[Coordinate-based object records]

*-*-*

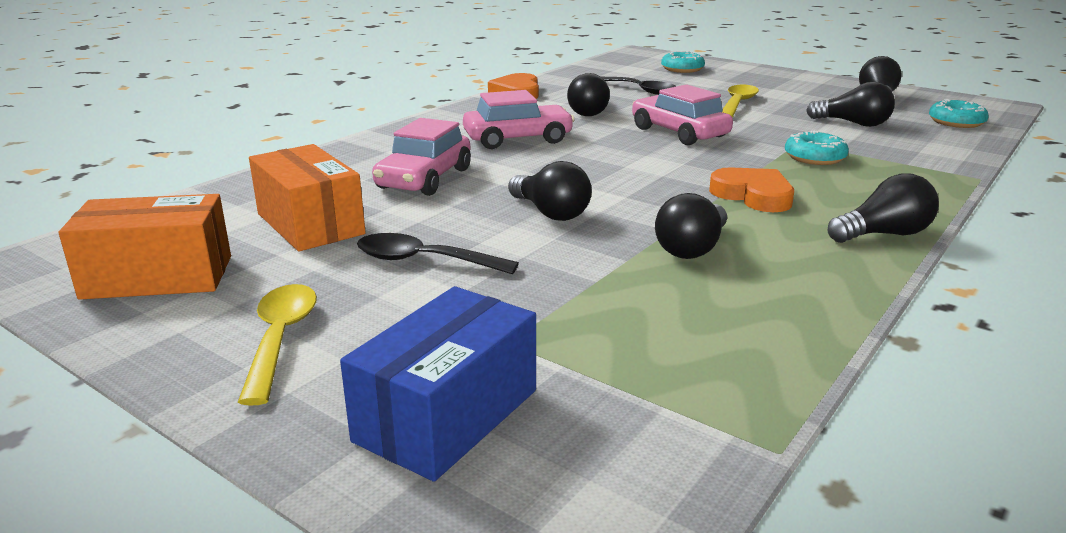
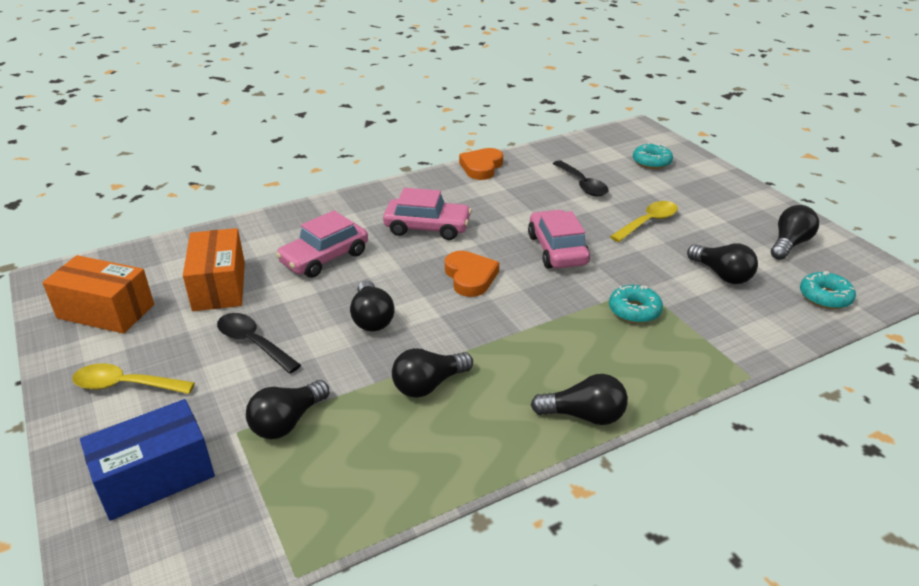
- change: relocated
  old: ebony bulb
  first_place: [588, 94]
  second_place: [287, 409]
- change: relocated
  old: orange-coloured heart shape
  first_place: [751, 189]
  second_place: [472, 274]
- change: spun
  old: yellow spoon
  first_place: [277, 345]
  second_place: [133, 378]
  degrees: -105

*-*-*

--- Task item ---
Set down all the data again exactly as above, pictures excluded.

--- Result for this exercise ---
- change: relocated
  old: ebony bulb
  first_place: [588, 94]
  second_place: [287, 409]
- change: relocated
  old: orange-coloured heart shape
  first_place: [751, 189]
  second_place: [472, 274]
- change: spun
  old: yellow spoon
  first_place: [277, 345]
  second_place: [133, 378]
  degrees: -105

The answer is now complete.